* Objective *
Pull out each line of the material below that contains the word "image". Case matters, so a line matches only if it has that same capitalization.

* Rows *
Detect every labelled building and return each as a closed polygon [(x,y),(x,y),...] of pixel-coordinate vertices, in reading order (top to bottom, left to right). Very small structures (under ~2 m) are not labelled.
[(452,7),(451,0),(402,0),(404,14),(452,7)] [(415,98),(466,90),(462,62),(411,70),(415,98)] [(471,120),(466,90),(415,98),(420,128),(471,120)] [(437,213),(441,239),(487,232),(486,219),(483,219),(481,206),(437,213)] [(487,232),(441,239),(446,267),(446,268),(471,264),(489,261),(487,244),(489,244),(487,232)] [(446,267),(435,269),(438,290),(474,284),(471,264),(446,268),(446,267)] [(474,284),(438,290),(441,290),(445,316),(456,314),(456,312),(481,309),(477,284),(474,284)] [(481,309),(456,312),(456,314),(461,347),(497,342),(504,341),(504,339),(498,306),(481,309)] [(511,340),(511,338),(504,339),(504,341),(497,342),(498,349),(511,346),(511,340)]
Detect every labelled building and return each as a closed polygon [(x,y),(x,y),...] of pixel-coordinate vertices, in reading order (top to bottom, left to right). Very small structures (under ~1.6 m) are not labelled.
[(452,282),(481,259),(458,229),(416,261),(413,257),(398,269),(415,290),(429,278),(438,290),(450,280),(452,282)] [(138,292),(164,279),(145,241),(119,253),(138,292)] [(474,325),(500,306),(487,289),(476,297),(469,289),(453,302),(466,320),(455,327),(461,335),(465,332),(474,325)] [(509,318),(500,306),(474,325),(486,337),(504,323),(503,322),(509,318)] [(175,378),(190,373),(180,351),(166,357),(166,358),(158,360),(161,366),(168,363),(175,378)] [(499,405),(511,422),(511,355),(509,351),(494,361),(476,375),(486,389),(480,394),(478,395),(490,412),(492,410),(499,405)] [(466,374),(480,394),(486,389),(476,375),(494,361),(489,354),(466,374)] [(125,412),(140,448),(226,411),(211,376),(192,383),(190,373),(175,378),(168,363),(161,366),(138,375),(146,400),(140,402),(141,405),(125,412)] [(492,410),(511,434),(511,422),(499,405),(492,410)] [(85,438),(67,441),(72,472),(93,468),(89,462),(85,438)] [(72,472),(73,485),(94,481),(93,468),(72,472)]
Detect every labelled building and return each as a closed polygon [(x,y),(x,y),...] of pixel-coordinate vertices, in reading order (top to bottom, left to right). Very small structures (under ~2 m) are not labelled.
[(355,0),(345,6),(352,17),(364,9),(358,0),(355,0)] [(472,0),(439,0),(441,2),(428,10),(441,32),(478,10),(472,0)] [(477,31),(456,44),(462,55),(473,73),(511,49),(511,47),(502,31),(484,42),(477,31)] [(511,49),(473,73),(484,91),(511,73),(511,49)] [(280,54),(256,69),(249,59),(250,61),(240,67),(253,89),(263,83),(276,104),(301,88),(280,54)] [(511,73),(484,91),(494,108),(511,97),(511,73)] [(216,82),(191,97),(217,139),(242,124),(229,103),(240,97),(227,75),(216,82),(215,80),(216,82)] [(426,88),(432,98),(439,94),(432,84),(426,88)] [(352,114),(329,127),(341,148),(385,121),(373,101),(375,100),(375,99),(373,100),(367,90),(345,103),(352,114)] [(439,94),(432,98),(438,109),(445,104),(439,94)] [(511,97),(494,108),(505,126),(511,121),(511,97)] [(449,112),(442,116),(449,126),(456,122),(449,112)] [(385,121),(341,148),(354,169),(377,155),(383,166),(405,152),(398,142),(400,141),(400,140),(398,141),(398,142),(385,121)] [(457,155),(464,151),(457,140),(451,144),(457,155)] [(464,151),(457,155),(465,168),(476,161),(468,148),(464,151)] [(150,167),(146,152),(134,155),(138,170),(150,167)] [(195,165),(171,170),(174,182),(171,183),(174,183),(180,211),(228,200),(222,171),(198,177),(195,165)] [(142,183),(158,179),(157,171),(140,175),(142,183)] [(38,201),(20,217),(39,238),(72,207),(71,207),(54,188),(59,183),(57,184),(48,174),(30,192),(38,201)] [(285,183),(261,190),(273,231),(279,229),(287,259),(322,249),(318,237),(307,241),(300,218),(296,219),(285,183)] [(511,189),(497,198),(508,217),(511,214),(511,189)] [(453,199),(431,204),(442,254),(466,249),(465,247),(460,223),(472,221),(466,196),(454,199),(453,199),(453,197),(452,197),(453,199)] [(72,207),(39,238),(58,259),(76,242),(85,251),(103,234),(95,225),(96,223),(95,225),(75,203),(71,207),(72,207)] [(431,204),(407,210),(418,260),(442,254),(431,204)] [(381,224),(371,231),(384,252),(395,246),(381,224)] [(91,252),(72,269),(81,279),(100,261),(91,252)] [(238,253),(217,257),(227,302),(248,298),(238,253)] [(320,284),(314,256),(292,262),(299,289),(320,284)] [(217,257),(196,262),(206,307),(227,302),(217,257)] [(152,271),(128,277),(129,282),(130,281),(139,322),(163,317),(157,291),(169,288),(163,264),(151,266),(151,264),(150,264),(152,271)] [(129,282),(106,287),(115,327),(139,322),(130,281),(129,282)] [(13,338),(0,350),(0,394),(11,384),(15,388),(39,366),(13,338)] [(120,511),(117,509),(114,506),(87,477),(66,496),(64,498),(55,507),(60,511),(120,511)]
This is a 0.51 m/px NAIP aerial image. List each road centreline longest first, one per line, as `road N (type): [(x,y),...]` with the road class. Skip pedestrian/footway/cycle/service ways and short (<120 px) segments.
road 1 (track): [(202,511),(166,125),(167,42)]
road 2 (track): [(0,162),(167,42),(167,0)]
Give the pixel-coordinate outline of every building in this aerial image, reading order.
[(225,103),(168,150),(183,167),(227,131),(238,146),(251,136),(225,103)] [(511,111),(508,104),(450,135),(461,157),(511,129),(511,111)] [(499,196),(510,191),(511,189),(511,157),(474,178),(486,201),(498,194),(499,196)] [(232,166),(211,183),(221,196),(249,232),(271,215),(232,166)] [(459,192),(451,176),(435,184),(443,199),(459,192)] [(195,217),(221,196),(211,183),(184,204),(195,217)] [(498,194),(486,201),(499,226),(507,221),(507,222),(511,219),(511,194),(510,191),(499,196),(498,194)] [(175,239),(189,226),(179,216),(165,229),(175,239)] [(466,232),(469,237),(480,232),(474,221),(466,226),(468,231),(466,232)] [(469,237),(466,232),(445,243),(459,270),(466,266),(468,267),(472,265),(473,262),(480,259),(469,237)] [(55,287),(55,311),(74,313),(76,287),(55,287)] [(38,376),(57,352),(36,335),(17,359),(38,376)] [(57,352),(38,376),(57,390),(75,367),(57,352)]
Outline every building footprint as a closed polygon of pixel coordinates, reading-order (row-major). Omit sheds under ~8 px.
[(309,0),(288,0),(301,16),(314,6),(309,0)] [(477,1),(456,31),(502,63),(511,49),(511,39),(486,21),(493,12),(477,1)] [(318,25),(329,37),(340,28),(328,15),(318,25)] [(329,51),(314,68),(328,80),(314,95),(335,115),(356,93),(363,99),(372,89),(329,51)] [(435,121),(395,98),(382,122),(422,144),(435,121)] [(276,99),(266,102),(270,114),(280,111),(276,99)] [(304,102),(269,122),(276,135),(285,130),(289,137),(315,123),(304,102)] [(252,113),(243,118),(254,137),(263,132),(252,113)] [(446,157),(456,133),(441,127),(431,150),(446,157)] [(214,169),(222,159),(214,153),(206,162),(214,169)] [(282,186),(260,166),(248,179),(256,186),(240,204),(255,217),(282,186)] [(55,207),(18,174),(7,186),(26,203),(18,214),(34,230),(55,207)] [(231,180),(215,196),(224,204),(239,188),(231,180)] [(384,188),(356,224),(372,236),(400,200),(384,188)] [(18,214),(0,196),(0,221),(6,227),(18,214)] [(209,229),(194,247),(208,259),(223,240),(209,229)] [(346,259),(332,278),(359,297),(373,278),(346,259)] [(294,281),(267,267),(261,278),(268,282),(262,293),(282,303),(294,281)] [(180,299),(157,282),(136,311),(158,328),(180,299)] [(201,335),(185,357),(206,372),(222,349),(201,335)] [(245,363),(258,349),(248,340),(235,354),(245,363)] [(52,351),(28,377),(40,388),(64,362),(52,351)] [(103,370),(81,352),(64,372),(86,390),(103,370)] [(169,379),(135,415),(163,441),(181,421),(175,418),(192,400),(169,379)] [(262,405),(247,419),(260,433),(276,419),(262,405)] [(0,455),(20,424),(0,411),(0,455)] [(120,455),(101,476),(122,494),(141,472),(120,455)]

* Response below *
This is a 0.51 m/px NAIP aerial image. List each road centreline longest first, one per line, as `road N (type): [(x,y),...]` with the road class. Skip pedestrian/footway/cycle/service ways and short (<120 px) segments.
Give the pixel-coordinate outline of every building in this aerial image, reading order.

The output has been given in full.